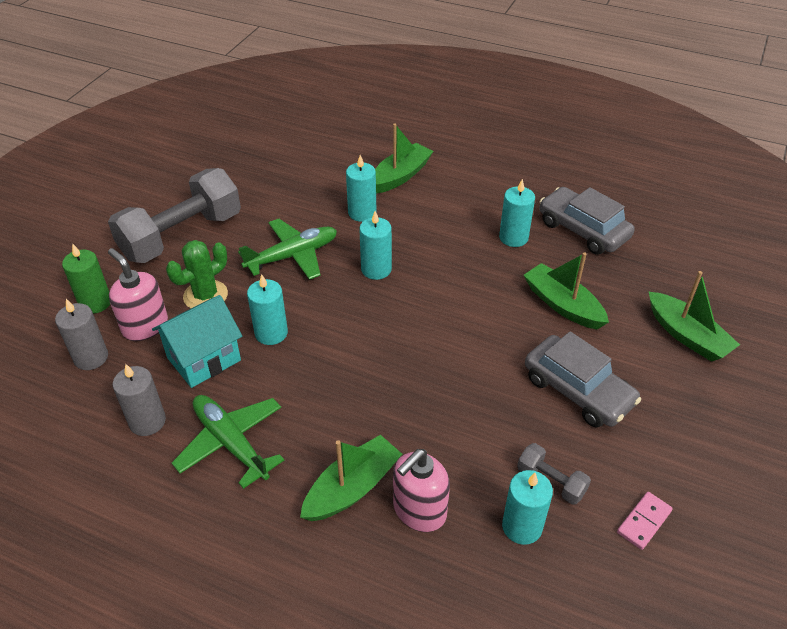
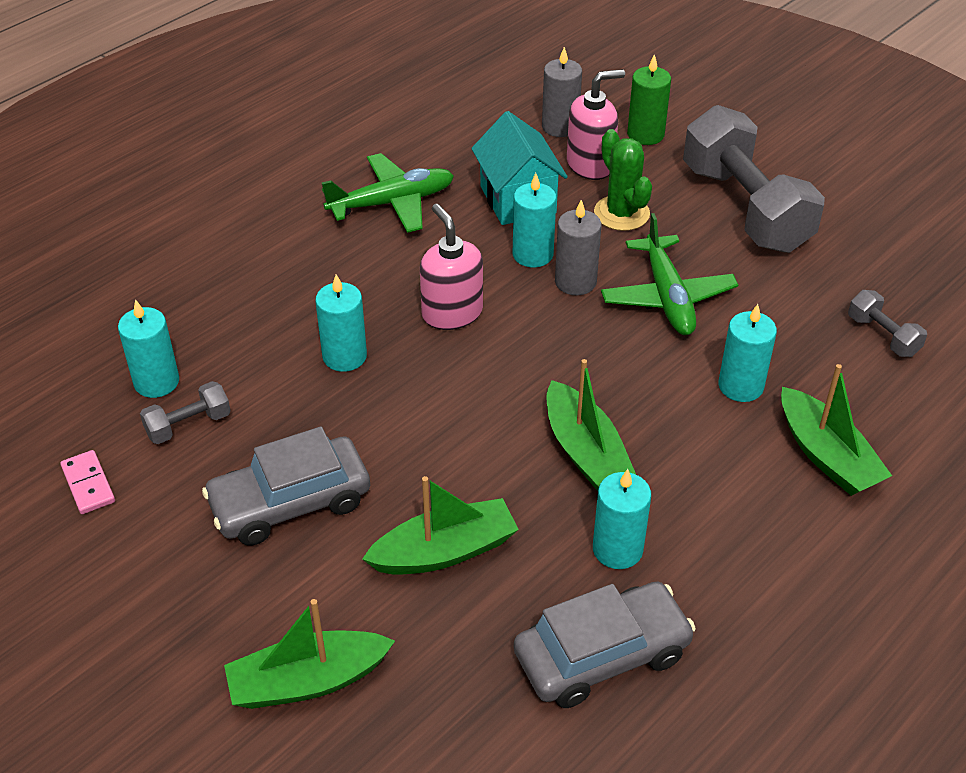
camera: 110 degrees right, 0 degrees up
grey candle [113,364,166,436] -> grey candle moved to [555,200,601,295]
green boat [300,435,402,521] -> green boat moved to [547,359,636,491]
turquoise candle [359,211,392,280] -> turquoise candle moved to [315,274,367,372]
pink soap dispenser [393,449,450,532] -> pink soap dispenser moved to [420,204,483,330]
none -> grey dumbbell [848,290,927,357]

==============================

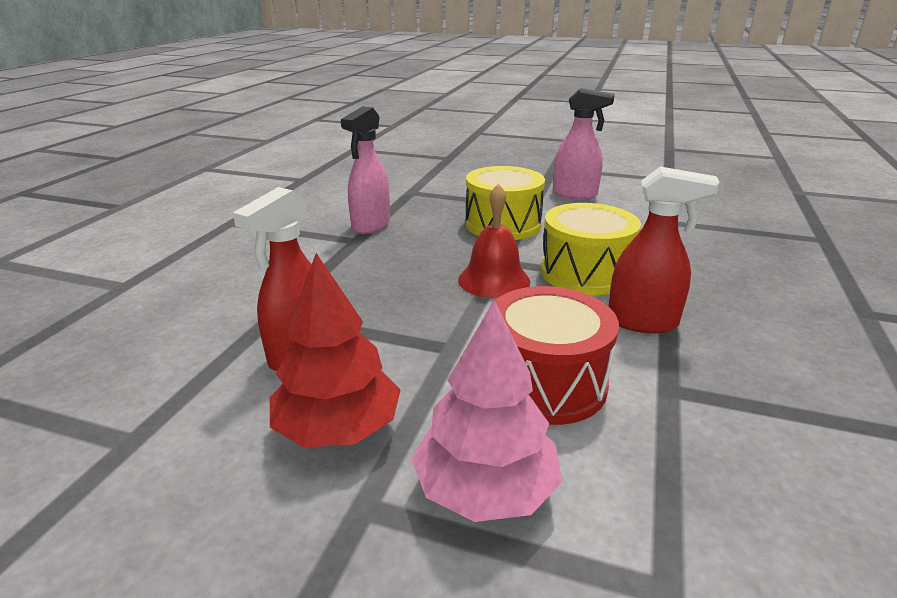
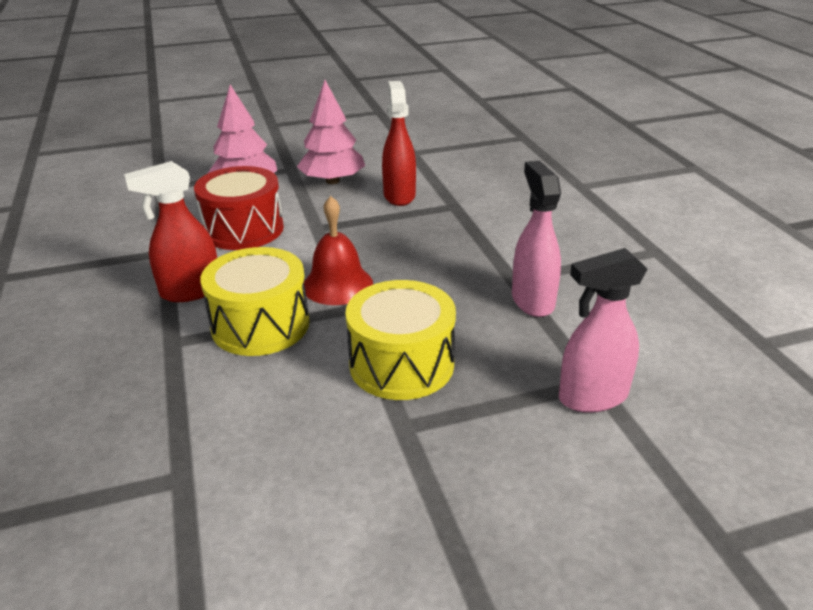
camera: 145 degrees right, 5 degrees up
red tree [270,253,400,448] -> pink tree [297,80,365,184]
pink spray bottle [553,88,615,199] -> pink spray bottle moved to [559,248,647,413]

==============================

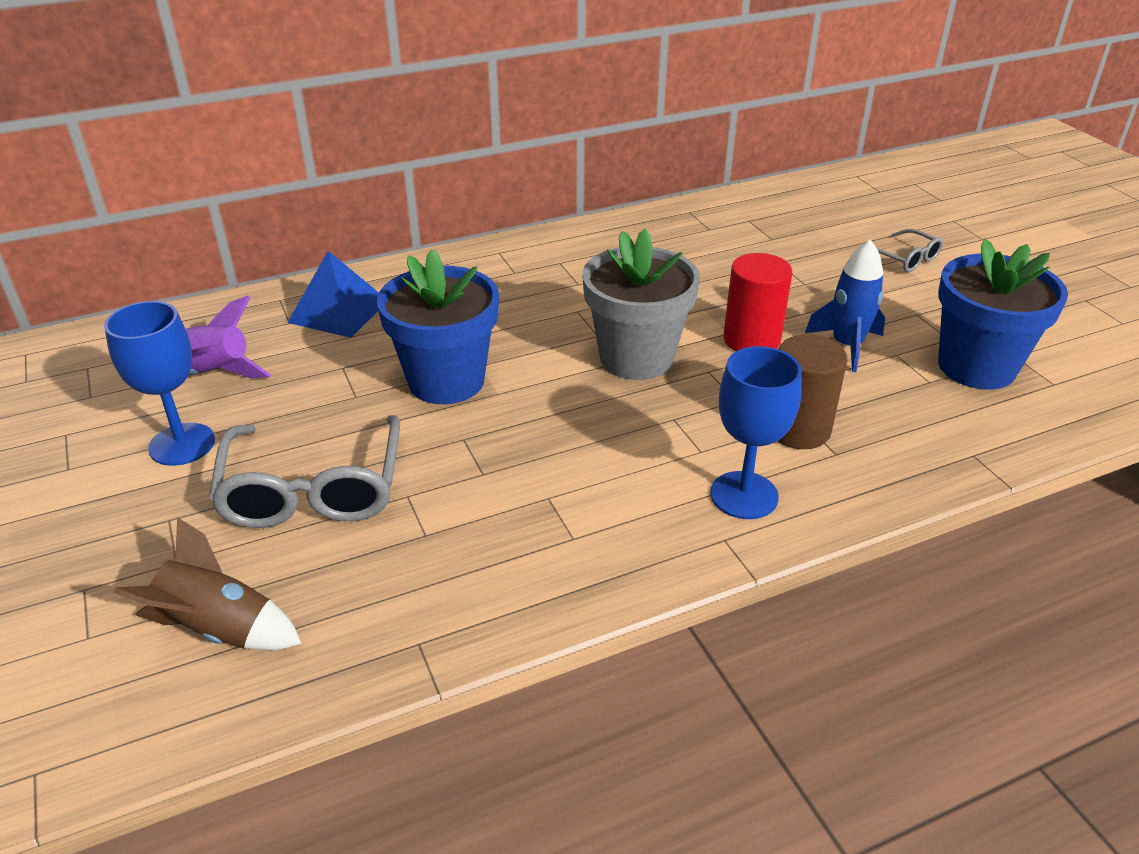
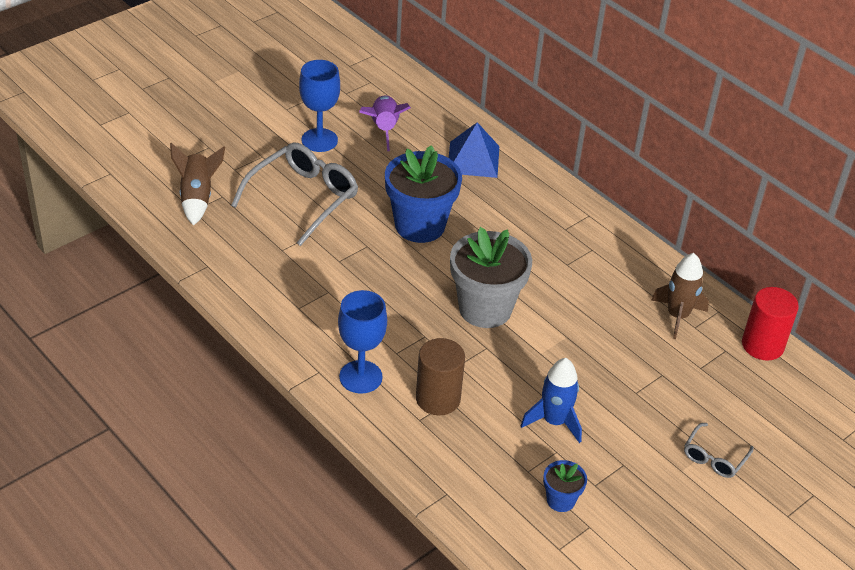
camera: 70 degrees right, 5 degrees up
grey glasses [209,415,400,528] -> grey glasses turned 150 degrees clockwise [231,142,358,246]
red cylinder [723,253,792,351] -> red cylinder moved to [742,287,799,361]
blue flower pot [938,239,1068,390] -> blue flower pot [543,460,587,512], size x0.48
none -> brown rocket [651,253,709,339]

==============================

Task: Starting with the line above that holds "green boat [300,435,402,521]" and stopping with the line that holds "none -> grey dumbbell [848,290,927,357]", reproduce each line exactly, omitting all other lines.

Output:
green boat [300,435,402,521] -> green boat moved to [547,359,636,491]
turquoise candle [359,211,392,280] -> turquoise candle moved to [315,274,367,372]
pink soap dispenser [393,449,450,532] -> pink soap dispenser moved to [420,204,483,330]
none -> grey dumbbell [848,290,927,357]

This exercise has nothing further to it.